Object matching data
************
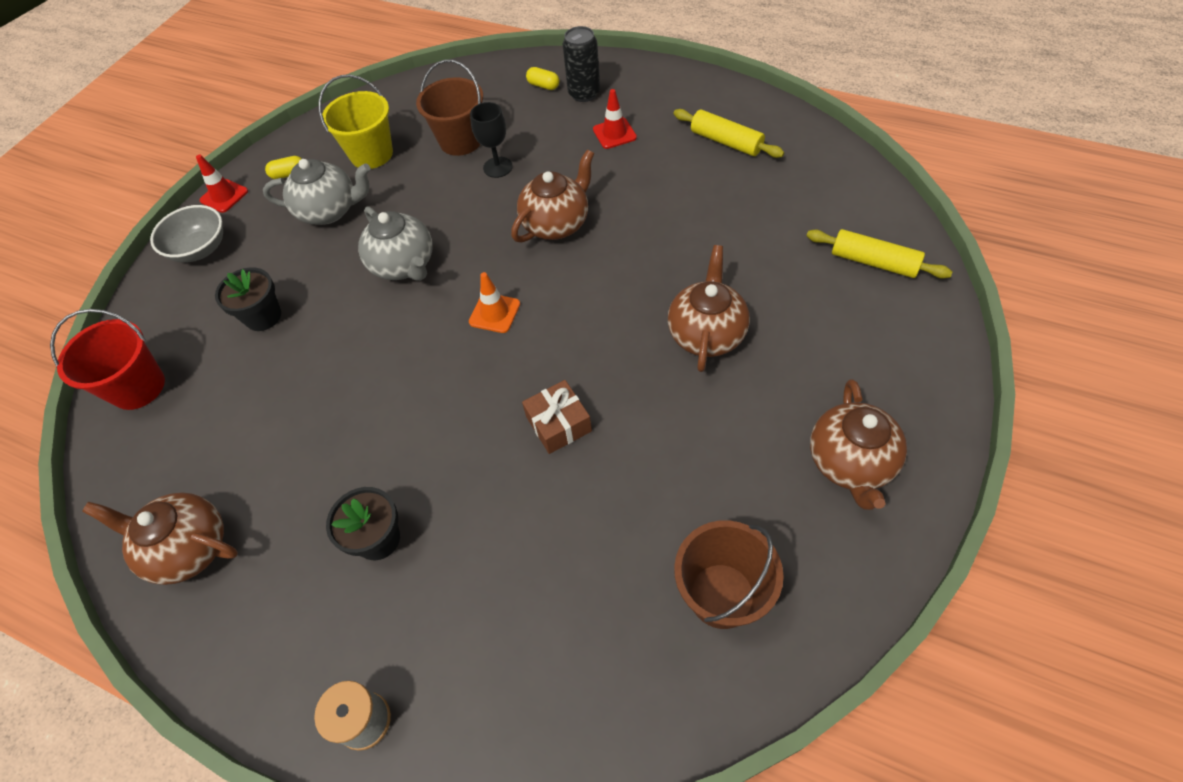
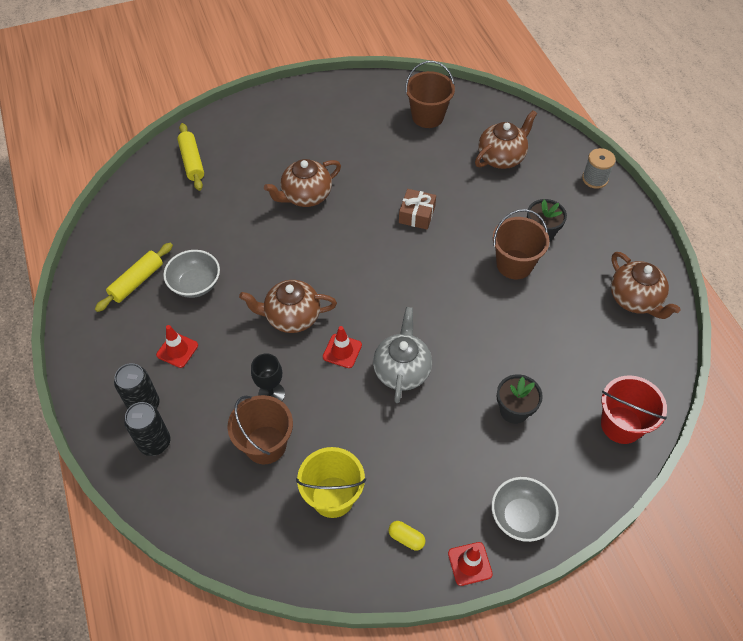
camera: 140 degrees left, 0 degrees up
(330, 211) = (407, 465): grey teapot -> none
(380, 464) = (514, 264): none -> brown bucket
(477, 236) = (342, 351): none -> red traffic cone
(494, 313) = (385, 293): orange traffic cone -> none
(543, 86) = (155, 443): yellow capsule -> black can
(677, 178) = (195, 284): none -> grey bowl
(726, 142) = (137, 281): yellow rolling pin -> yellow rolling pin turned 45 degrees clockwise
(850, 463) = (327, 112): brown teapot -> brown teapot (501, 157)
************
### Exercise description
Your job is to copy each entry exactly as written; the pictures do not go in.

### Answer to this problem
camera: 140 degrees left, 0 degrees up
(330, 211) = (407, 465): grey teapot -> none
(380, 464) = (514, 264): none -> brown bucket
(477, 236) = (342, 351): none -> red traffic cone
(494, 313) = (385, 293): orange traffic cone -> none
(543, 86) = (155, 443): yellow capsule -> black can
(677, 178) = (195, 284): none -> grey bowl
(726, 142) = (137, 281): yellow rolling pin -> yellow rolling pin turned 45 degrees clockwise
(850, 463) = (327, 112): brown teapot -> brown teapot (501, 157)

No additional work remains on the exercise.